WORK INSTRUCTION | When you reach the line in the listing below that contains "yellow L-shape: (855, 465)", begin returning lines exactly as written, and stop after the line that contains "red triangle: (332, 510)". Return no other lines.

PROVIDED ENTRIES |
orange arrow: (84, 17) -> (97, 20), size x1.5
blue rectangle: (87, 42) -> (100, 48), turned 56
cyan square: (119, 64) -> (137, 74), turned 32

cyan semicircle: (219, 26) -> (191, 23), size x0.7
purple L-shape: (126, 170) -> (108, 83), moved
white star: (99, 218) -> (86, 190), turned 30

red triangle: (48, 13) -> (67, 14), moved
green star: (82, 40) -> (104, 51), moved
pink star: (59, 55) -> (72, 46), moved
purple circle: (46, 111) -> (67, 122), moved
--
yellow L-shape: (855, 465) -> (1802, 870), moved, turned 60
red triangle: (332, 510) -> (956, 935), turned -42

SOLUTION FOR THIS TASK |
yellow L-shape: (855, 465) -> (1802, 870), moved, turned 60
red triangle: (332, 510) -> (956, 935), turned -42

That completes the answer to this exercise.